§ **Short task**
What is needed is an exact repeat of the lines from the line containing "Target: <item>carcinoma</item>. Reply" through the final line of the entries below, and nothing else.

Dataset records
╔══

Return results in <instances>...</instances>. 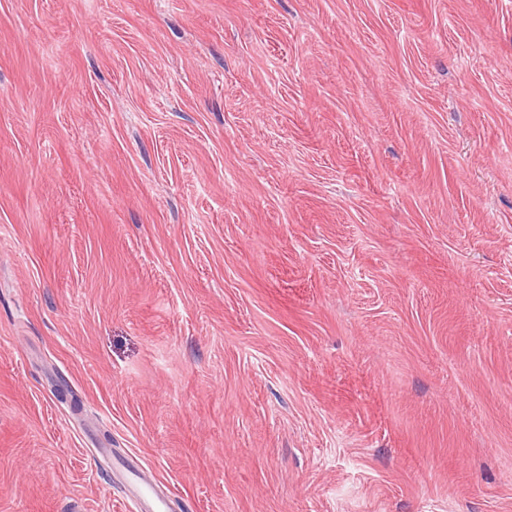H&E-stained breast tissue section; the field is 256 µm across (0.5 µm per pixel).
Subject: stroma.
I'll use <instances>...</instances> for the list:
<instances>
[{"instance_id": "1", "label": "stroma", "mask_w": 512, "mask_h": 512, "mask_svg": "<svg viewBox=\"0 0 512 512\" xmlns=\"http://www.w3.org/2000/svg\"><path fill=\"white\" fill-rule=\"evenodd\" d=\"M512 512V0H0V512ZM112 473L119 475L123 481L127 496L141 512H170V496L161 489V485L147 479L143 469L133 458H115Z\"/></svg>"}]
</instances>
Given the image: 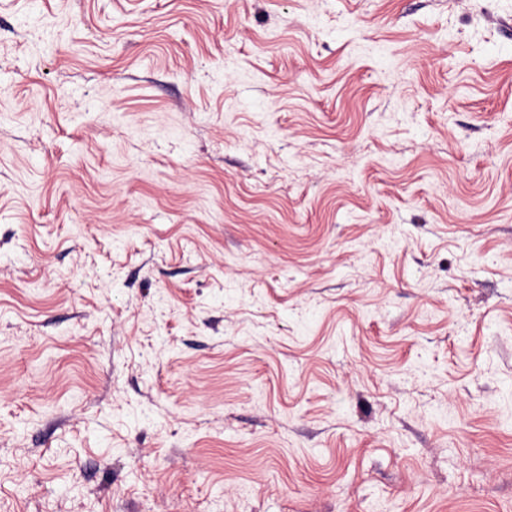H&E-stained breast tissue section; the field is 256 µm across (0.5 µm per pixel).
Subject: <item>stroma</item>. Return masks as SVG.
<instances>
[{"instance_id":"35a3bbf8","label":"stroma","mask_w":512,"mask_h":512,"mask_svg":"<svg viewBox=\"0 0 512 512\" xmlns=\"http://www.w3.org/2000/svg\"><path fill=\"white\" fill-rule=\"evenodd\" d=\"M0 512H512V0H0Z\"/></svg>"}]
</instances>
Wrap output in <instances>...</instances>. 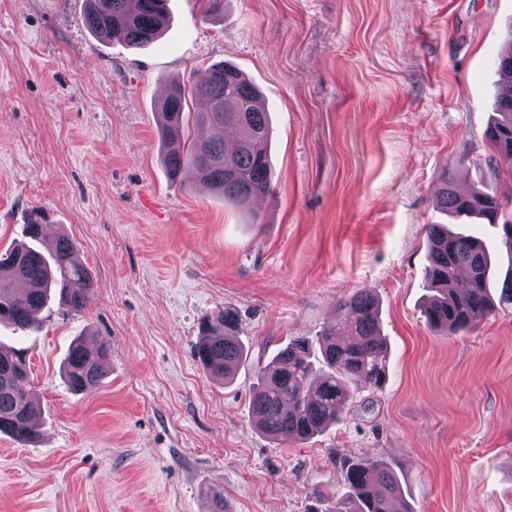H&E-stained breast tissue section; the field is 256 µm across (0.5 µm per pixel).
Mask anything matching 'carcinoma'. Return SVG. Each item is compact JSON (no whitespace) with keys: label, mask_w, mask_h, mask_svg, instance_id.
Instances as JSON below:
<instances>
[{"label":"carcinoma","mask_w":512,"mask_h":512,"mask_svg":"<svg viewBox=\"0 0 512 512\" xmlns=\"http://www.w3.org/2000/svg\"><path fill=\"white\" fill-rule=\"evenodd\" d=\"M85 21L100 39L145 49L168 21V0H89ZM185 93L175 85L161 105L160 132L164 164L175 183L188 169L224 198L245 206L271 193L270 119L259 90L234 66L215 63L191 96L207 104L189 114ZM208 126L212 134L188 141L189 121ZM494 147L495 165L512 177V93L497 103L495 121L486 129ZM440 207L456 218L479 217L493 224L500 202L473 187L462 195L453 179L441 177ZM40 222L24 225L26 241L0 255V324L19 330L39 329L36 313L55 292L73 314L82 313L94 282L77 260L75 243L65 235L49 240ZM428 264L424 279L433 294L424 306L427 324L445 334L467 332L475 318L496 310L491 293L494 257L479 238L450 232L444 224L425 227ZM28 284L19 295L11 270ZM239 319L222 310L201 326L195 358L216 380H233L247 353L238 339ZM108 347L76 341L70 347L64 375L75 391L91 392L105 375ZM388 346L379 326V302L367 292H355L338 305L336 319L313 338H296L257 368L251 409L255 426L278 441L300 442L335 423L354 394L380 389L388 376ZM38 402L33 395L26 351L0 344V433L20 444L38 438ZM347 493L333 512H412L401 505V488L389 464L381 459L353 461L345 471Z\"/></svg>","instance_id":"cac0c4a2"}]
</instances>
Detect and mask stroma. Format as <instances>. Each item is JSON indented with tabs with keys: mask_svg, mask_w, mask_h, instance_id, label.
I'll return each mask as SVG.
<instances>
[{
	"mask_svg": "<svg viewBox=\"0 0 512 512\" xmlns=\"http://www.w3.org/2000/svg\"><path fill=\"white\" fill-rule=\"evenodd\" d=\"M149 48L97 38L86 0H0V252L32 211L69 235L95 283L50 302L27 349L42 433L0 434V512H314L354 459L393 466L413 512H512V305L444 336L425 322V225L440 178L501 202L471 224L512 269V178L485 130L512 0H169ZM227 62L270 113L269 196L240 208L193 173L170 183L161 92ZM357 291L380 301L383 389L305 442L256 429L253 373L312 337ZM239 317L248 359L229 384L196 361L201 323ZM104 340L98 388L63 375L71 343Z\"/></svg>",
	"mask_w": 512,
	"mask_h": 512,
	"instance_id": "stroma-1",
	"label": "stroma"
}]
</instances>
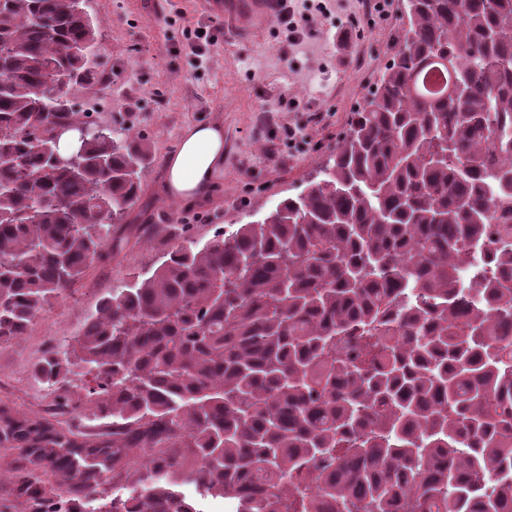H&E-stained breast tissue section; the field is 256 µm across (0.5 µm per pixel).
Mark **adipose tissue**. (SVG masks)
Returning <instances> with one entry per match:
<instances>
[{
  "label": "adipose tissue",
  "instance_id": "1",
  "mask_svg": "<svg viewBox=\"0 0 512 512\" xmlns=\"http://www.w3.org/2000/svg\"><path fill=\"white\" fill-rule=\"evenodd\" d=\"M223 161L224 133L221 127L187 128L179 149L166 159V193L178 200L207 197L213 176Z\"/></svg>",
  "mask_w": 512,
  "mask_h": 512
}]
</instances>
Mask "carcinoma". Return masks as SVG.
<instances>
[{"instance_id": "cac0c4a2", "label": "carcinoma", "mask_w": 512, "mask_h": 512, "mask_svg": "<svg viewBox=\"0 0 512 512\" xmlns=\"http://www.w3.org/2000/svg\"><path fill=\"white\" fill-rule=\"evenodd\" d=\"M77 7L0 0V347L119 246L152 161L69 99L100 35ZM61 127L87 130L77 167ZM511 222L512 0H406L303 195L172 246L36 364L103 430L0 401V512H199L187 484L238 512H512V250L457 300L465 242ZM81 385V382L77 381L68 386V393L73 402L83 403L81 408L68 416V418H70L72 423L79 425L83 430H91L94 429L95 422L90 421L92 418L90 415V405L85 403L84 391L80 388Z\"/></svg>"}]
</instances>
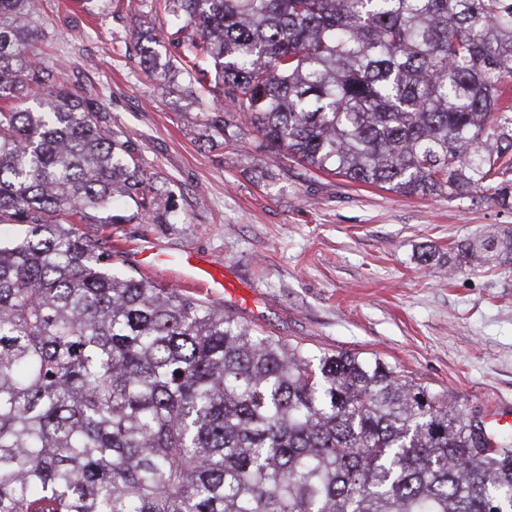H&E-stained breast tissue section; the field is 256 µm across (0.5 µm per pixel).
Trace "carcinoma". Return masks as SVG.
Here are the masks:
<instances>
[{
	"instance_id": "1",
	"label": "carcinoma",
	"mask_w": 512,
	"mask_h": 512,
	"mask_svg": "<svg viewBox=\"0 0 512 512\" xmlns=\"http://www.w3.org/2000/svg\"><path fill=\"white\" fill-rule=\"evenodd\" d=\"M0 0V512H512V434L378 359L310 351L112 269L74 225L169 223L106 102ZM222 136L402 196L512 198V0H144ZM463 257L512 263V232Z\"/></svg>"
}]
</instances>
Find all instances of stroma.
Returning a JSON list of instances; mask_svg holds the SVG:
<instances>
[{"label": "stroma", "mask_w": 512, "mask_h": 512, "mask_svg": "<svg viewBox=\"0 0 512 512\" xmlns=\"http://www.w3.org/2000/svg\"><path fill=\"white\" fill-rule=\"evenodd\" d=\"M140 0H41L47 68L104 95L112 129L172 190L166 224H83L125 251L116 268L159 286L140 253L192 250L234 284L225 313L311 350L379 358L449 395L465 412L512 408V265L450 269L461 244L512 230V201L493 190L402 196L310 170L251 135L209 136L180 75L148 76L134 49ZM429 261H422V254Z\"/></svg>", "instance_id": "obj_1"}]
</instances>
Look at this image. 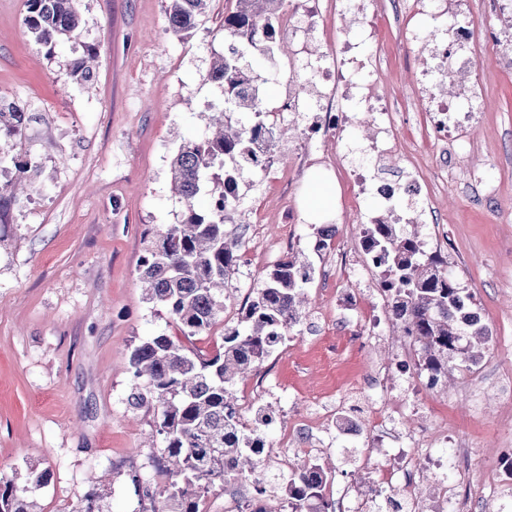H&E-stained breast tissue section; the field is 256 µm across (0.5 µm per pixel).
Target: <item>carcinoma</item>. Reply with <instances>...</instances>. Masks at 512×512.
Returning a JSON list of instances; mask_svg holds the SVG:
<instances>
[{
    "mask_svg": "<svg viewBox=\"0 0 512 512\" xmlns=\"http://www.w3.org/2000/svg\"><path fill=\"white\" fill-rule=\"evenodd\" d=\"M78 0H28L26 24L44 45L71 37L80 28ZM170 29L181 35L193 29L210 0H168ZM237 8L224 17V32L243 51L231 49L211 63L204 80L224 88V111L218 113V131L199 142L181 146L170 164L174 190L184 201L185 219L155 231L146 240L141 279L148 284L145 299L174 317L186 338L210 330L224 312V284L240 261V244L226 224L237 209L238 197L210 192L207 214L195 209V199L209 182L208 172L224 166V182L233 185L244 166L256 164L251 126L231 124L228 113L248 112L260 117L259 93L239 89L243 80L240 60L248 54L263 56L270 43L261 33L275 24L284 0H236ZM24 107L0 98V162L14 163V183L31 181L29 161L10 157L26 128ZM336 225L316 228L317 251L329 248ZM369 252L382 270L381 291L391 311L392 325L410 339L419 366L437 378L448 373V363L475 365L482 346L491 340L488 326L479 321L464 325L459 313L474 295L448 271V261L425 250L417 225L383 220L363 231ZM307 268L287 255L269 269L262 286L247 296L241 308L242 327L224 330L222 347L202 358L166 335L139 342L128 364L133 385L128 404L153 413L155 434L163 444L156 469L167 482L154 485L140 474L130 475L134 493L150 502L148 512H203L205 498L231 482L251 481L256 494L267 492L257 476L260 455L255 445L264 437L237 415L233 387L282 343L301 319L306 302L302 284ZM46 469L30 468L28 484L0 477V512H40L29 497V486L47 483ZM275 489L290 512H335L327 495L332 472L320 462L305 459L287 474H278ZM78 512H107L103 495L95 488Z\"/></svg>",
    "mask_w": 512,
    "mask_h": 512,
    "instance_id": "carcinoma-1",
    "label": "carcinoma"
}]
</instances>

╚══

§ **Solution for this exercise**
Target: <item>carcinoma</item>. Reply with <instances>...</instances>. Masks at 512×512.
Returning a JSON list of instances; mask_svg holds the SVG:
<instances>
[{
    "mask_svg": "<svg viewBox=\"0 0 512 512\" xmlns=\"http://www.w3.org/2000/svg\"><path fill=\"white\" fill-rule=\"evenodd\" d=\"M78 0H28L26 24L44 45L71 37L80 28ZM170 29L181 35L193 29L210 0H168ZM237 8L224 17V32L243 51L231 49L211 63L204 80L224 88V111L218 113V131L199 142L181 146L170 164L174 190L184 201L185 219L155 231L146 240L141 279L148 284L145 299L174 317L186 338L210 330L224 312V284L240 261V244L226 224L237 209L238 197L210 192L207 214L195 209V199L209 182L208 172L224 166V182L233 185L244 166L256 164L251 126L231 124L228 113L248 112L260 117L259 93L239 89L243 80L240 60L248 54L263 56L270 43L261 33L275 24L284 0H236ZM24 107L0 98V162L14 163V183L31 181L29 161L10 157L26 128ZM336 225L316 228L317 251L329 248ZM369 252L382 270L381 291L391 311L392 325L410 339L419 366L437 378L448 373V363L475 365L482 346L491 340L488 326L479 321L464 325L459 313L474 295L448 271V261L425 250L417 225L383 220L363 231ZM307 268L287 255L269 269L262 286L247 296L241 308L242 327L224 330L222 347L202 358L166 335L139 342L128 364L133 385L128 404L153 413L155 434L163 444L156 469L167 482L154 485L140 474L130 475L134 493L150 502L148 512H203L205 498L231 482L251 481L256 494L267 492L257 476L260 455L255 445L264 437L237 415L233 387L282 343L301 319L306 302L302 284ZM46 469L30 468L28 484L0 477V512H40L29 497V486L47 483ZM275 489L290 512H335L327 495L332 472L320 462L305 459L287 474H278ZM78 512H107L103 495L95 488Z\"/></svg>",
    "mask_w": 512,
    "mask_h": 512,
    "instance_id": "carcinoma-1",
    "label": "carcinoma"
}]
</instances>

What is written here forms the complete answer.